MATERIAL SHOWN —
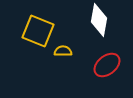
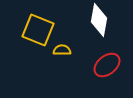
yellow square: moved 1 px up
yellow semicircle: moved 1 px left, 1 px up
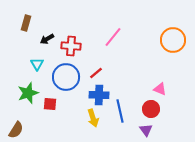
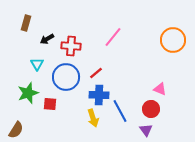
blue line: rotated 15 degrees counterclockwise
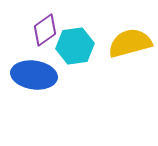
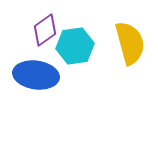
yellow semicircle: rotated 90 degrees clockwise
blue ellipse: moved 2 px right
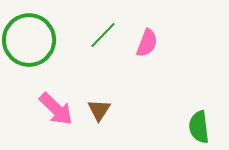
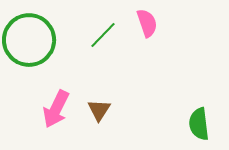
pink semicircle: moved 20 px up; rotated 40 degrees counterclockwise
pink arrow: rotated 72 degrees clockwise
green semicircle: moved 3 px up
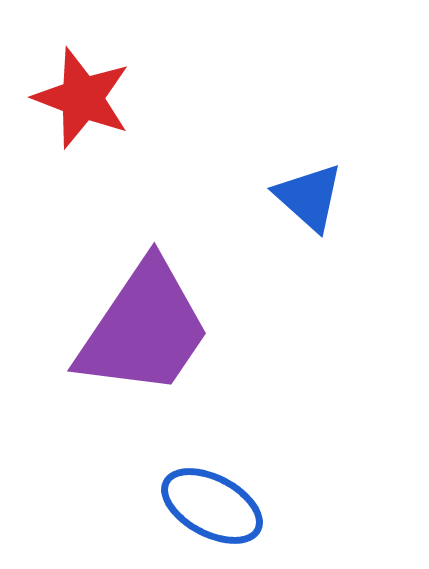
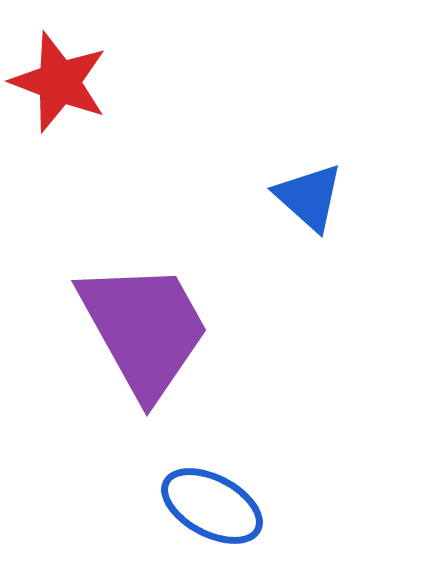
red star: moved 23 px left, 16 px up
purple trapezoid: rotated 63 degrees counterclockwise
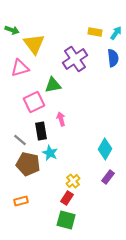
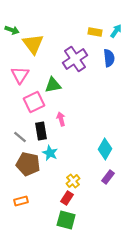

TASK DESCRIPTION —
Output everything in the records exactly, leaving pictures out.

TASK OUTPUT —
yellow square: moved 1 px up
yellow semicircle: moved 1 px left, 1 px up
blue line: rotated 15 degrees counterclockwise
yellow semicircle: rotated 90 degrees clockwise
blue ellipse: moved 2 px right
pink semicircle: moved 20 px up; rotated 40 degrees counterclockwise
pink arrow: rotated 72 degrees clockwise
green semicircle: moved 3 px up
red star: moved 23 px left, 16 px up
purple trapezoid: rotated 63 degrees counterclockwise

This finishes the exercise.